Aim of the exercise ->
The records below need copying. Match each line exactly.

Records for processing ->
- Opening Delimiter -

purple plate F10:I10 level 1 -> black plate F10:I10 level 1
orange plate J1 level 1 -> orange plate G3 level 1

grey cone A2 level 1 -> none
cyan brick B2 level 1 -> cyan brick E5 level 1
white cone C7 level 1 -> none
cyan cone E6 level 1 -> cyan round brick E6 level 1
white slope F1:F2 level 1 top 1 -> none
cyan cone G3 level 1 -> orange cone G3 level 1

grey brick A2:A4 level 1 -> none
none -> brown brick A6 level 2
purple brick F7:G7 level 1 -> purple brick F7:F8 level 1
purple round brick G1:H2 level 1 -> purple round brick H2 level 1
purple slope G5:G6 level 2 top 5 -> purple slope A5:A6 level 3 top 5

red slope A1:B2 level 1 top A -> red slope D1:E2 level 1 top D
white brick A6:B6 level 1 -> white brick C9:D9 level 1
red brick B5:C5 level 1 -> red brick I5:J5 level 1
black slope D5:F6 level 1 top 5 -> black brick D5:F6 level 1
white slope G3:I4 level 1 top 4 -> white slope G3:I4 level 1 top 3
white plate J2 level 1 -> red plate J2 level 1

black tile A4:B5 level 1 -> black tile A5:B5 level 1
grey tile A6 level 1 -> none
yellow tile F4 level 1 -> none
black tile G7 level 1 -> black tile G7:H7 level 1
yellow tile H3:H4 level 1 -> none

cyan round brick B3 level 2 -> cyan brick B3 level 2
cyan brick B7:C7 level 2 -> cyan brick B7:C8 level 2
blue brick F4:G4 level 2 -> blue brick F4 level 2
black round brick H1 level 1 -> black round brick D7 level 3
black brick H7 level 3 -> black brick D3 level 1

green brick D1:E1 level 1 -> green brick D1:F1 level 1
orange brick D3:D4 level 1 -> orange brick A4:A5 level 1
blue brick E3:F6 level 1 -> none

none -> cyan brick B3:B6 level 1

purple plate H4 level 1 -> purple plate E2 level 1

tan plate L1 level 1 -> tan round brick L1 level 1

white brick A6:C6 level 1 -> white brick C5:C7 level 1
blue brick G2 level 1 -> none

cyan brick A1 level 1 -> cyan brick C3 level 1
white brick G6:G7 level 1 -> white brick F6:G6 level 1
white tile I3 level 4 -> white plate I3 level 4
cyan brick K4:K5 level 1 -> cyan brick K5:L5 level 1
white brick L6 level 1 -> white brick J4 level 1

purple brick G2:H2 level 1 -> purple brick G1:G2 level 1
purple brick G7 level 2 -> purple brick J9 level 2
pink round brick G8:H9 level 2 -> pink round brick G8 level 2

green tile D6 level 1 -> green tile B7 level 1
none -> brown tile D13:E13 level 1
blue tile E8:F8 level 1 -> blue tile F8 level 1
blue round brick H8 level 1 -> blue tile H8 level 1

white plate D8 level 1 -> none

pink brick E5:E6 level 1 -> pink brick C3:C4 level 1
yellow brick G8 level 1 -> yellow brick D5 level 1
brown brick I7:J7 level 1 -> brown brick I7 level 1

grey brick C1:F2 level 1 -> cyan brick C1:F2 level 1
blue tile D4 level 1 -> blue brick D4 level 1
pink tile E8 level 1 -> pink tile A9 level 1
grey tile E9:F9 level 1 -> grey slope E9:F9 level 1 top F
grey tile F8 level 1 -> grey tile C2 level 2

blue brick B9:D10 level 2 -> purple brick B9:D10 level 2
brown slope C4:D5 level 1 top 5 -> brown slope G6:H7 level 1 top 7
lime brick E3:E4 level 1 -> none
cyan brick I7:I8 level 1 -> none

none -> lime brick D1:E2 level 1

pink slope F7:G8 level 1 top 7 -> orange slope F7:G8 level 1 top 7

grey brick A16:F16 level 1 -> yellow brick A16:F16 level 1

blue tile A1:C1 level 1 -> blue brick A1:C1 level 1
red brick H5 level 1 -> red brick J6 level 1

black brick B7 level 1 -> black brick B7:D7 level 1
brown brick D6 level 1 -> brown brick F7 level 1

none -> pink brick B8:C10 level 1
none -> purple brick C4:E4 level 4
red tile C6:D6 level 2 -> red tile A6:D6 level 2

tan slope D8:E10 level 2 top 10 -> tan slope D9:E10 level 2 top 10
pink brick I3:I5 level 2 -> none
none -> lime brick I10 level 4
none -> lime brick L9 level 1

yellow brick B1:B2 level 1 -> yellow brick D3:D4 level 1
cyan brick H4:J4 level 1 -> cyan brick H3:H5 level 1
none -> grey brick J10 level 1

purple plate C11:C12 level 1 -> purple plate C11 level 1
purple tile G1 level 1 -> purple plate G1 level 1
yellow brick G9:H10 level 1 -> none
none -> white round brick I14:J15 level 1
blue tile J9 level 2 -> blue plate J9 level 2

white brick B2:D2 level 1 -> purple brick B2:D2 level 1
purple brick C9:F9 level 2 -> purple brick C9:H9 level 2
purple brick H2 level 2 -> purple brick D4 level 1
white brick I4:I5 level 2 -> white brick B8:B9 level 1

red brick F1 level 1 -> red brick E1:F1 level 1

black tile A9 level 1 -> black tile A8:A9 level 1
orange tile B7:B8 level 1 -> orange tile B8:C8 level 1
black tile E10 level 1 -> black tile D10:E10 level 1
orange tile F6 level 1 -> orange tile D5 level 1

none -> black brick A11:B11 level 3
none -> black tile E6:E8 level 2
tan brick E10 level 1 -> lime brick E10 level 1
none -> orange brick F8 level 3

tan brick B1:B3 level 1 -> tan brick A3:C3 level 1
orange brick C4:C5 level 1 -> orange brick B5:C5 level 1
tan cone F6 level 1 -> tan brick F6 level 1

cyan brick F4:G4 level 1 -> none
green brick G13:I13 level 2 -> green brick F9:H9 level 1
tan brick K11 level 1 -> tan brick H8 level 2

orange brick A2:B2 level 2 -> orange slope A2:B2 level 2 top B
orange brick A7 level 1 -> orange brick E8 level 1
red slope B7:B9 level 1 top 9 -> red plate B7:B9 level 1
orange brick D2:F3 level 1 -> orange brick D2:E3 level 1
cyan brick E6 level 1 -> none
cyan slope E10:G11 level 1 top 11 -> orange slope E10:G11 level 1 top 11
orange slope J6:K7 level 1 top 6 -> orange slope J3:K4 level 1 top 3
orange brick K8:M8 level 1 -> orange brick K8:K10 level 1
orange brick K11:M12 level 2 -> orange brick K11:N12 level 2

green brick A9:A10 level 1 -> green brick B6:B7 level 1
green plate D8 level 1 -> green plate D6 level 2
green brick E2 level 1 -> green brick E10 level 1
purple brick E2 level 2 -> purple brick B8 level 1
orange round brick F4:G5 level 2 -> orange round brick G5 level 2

- Closing Delimiter -

Output for this task ->
purple plate F10:I10 level 1 -> black plate F10:I10 level 1
orange plate J1 level 1 -> orange plate G3 level 1

grey cone A2 level 1 -> none
cyan brick B2 level 1 -> cyan brick E5 level 1
white cone C7 level 1 -> none
cyan cone E6 level 1 -> cyan round brick E6 level 1
white slope F1:F2 level 1 top 1 -> none
cyan cone G3 level 1 -> orange cone G3 level 1

grey brick A2:A4 level 1 -> none
none -> brown brick A6 level 2
purple brick F7:G7 level 1 -> purple brick F7:F8 level 1
purple round brick G1:H2 level 1 -> purple round brick H2 level 1
purple slope G5:G6 level 2 top 5 -> purple slope A5:A6 level 3 top 5

red slope A1:B2 level 1 top A -> red slope D1:E2 level 1 top D
white brick A6:B6 level 1 -> white brick C9:D9 level 1
red brick B5:C5 level 1 -> red brick I5:J5 level 1
black slope D5:F6 level 1 top 5 -> black brick D5:F6 level 1
white slope G3:I4 level 1 top 4 -> white slope G3:I4 level 1 top 3
white plate J2 level 1 -> red plate J2 level 1

black tile A4:B5 level 1 -> black tile A5:B5 level 1
grey tile A6 level 1 -> none
yellow tile F4 level 1 -> none
black tile G7 level 1 -> black tile G7:H7 level 1
yellow tile H3:H4 level 1 -> none

cyan round brick B3 level 2 -> cyan brick B3 level 2
cyan brick B7:C7 level 2 -> cyan brick B7:C8 level 2
blue brick F4:G4 level 2 -> blue brick F4 level 2
black round brick H1 level 1 -> black round brick D7 level 3
black brick H7 level 3 -> black brick D3 level 1

green brick D1:E1 level 1 -> green brick D1:F1 level 1
orange brick D3:D4 level 1 -> orange brick A4:A5 level 1
blue brick E3:F6 level 1 -> none

none -> cyan brick B3:B6 level 1

purple plate H4 level 1 -> purple plate E2 level 1

tan plate L1 level 1 -> tan round brick L1 level 1

white brick A6:C6 level 1 -> white brick C5:C7 level 1
blue brick G2 level 1 -> none

cyan brick A1 level 1 -> cyan brick C3 level 1
white brick G6:G7 level 1 -> white brick F6:G6 level 1
white tile I3 level 4 -> white plate I3 level 4
cyan brick K4:K5 level 1 -> cyan brick K5:L5 level 1
white brick L6 level 1 -> white brick J4 level 1

purple brick G2:H2 level 1 -> purple brick G1:G2 level 1
purple brick G7 level 2 -> purple brick J9 level 2
pink round brick G8:H9 level 2 -> pink round brick G8 level 2

green tile D6 level 1 -> green tile B7 level 1
none -> brown tile D13:E13 level 1
blue tile E8:F8 level 1 -> blue tile F8 level 1
blue round brick H8 level 1 -> blue tile H8 level 1

white plate D8 level 1 -> none

pink brick E5:E6 level 1 -> pink brick C3:C4 level 1
yellow brick G8 level 1 -> yellow brick D5 level 1
brown brick I7:J7 level 1 -> brown brick I7 level 1

grey brick C1:F2 level 1 -> cyan brick C1:F2 level 1
blue tile D4 level 1 -> blue brick D4 level 1
pink tile E8 level 1 -> pink tile A9 level 1
grey tile E9:F9 level 1 -> grey slope E9:F9 level 1 top F
grey tile F8 level 1 -> grey tile C2 level 2

blue brick B9:D10 level 2 -> purple brick B9:D10 level 2
brown slope C4:D5 level 1 top 5 -> brown slope G6:H7 level 1 top 7
lime brick E3:E4 level 1 -> none
cyan brick I7:I8 level 1 -> none

none -> lime brick D1:E2 level 1

pink slope F7:G8 level 1 top 7 -> orange slope F7:G8 level 1 top 7

grey brick A16:F16 level 1 -> yellow brick A16:F16 level 1

blue tile A1:C1 level 1 -> blue brick A1:C1 level 1
red brick H5 level 1 -> red brick J6 level 1

black brick B7 level 1 -> black brick B7:D7 level 1
brown brick D6 level 1 -> brown brick F7 level 1

none -> pink brick B8:C10 level 1
none -> purple brick C4:E4 level 4
red tile C6:D6 level 2 -> red tile A6:D6 level 2

tan slope D8:E10 level 2 top 10 -> tan slope D9:E10 level 2 top 10
pink brick I3:I5 level 2 -> none
none -> lime brick I10 level 4
none -> lime brick L9 level 1

yellow brick B1:B2 level 1 -> yellow brick D3:D4 level 1
cyan brick H4:J4 level 1 -> cyan brick H3:H5 level 1
none -> grey brick J10 level 1

purple plate C11:C12 level 1 -> purple plate C11 level 1
purple tile G1 level 1 -> purple plate G1 level 1
yellow brick G9:H10 level 1 -> none
none -> white round brick I14:J15 level 1
blue tile J9 level 2 -> blue plate J9 level 2

white brick B2:D2 level 1 -> purple brick B2:D2 level 1
purple brick C9:F9 level 2 -> purple brick C9:H9 level 2
purple brick H2 level 2 -> purple brick D4 level 1
white brick I4:I5 level 2 -> white brick B8:B9 level 1

red brick F1 level 1 -> red brick E1:F1 level 1

black tile A9 level 1 -> black tile A8:A9 level 1
orange tile B7:B8 level 1 -> orange tile B8:C8 level 1
black tile E10 level 1 -> black tile D10:E10 level 1
orange tile F6 level 1 -> orange tile D5 level 1

none -> black brick A11:B11 level 3
none -> black tile E6:E8 level 2
tan brick E10 level 1 -> lime brick E10 level 1
none -> orange brick F8 level 3

tan brick B1:B3 level 1 -> tan brick A3:C3 level 1
orange brick C4:C5 level 1 -> orange brick B5:C5 level 1
tan cone F6 level 1 -> tan brick F6 level 1

cyan brick F4:G4 level 1 -> none
green brick G13:I13 level 2 -> green brick F9:H9 level 1
tan brick K11 level 1 -> tan brick H8 level 2

orange brick A2:B2 level 2 -> orange slope A2:B2 level 2 top B
orange brick A7 level 1 -> orange brick E8 level 1
red slope B7:B9 level 1 top 9 -> red plate B7:B9 level 1
orange brick D2:F3 level 1 -> orange brick D2:E3 level 1
cyan brick E6 level 1 -> none
cyan slope E10:G11 level 1 top 11 -> orange slope E10:G11 level 1 top 11
orange slope J6:K7 level 1 top 6 -> orange slope J3:K4 level 1 top 3
orange brick K8:M8 level 1 -> orange brick K8:K10 level 1
orange brick K11:M12 level 2 -> orange brick K11:N12 level 2

green brick A9:A10 level 1 -> green brick B6:B7 level 1
green plate D8 level 1 -> green plate D6 level 2
green brick E2 level 1 -> green brick E10 level 1
purple brick E2 level 2 -> purple brick B8 level 1
orange round brick F4:G5 level 2 -> orange round brick G5 level 2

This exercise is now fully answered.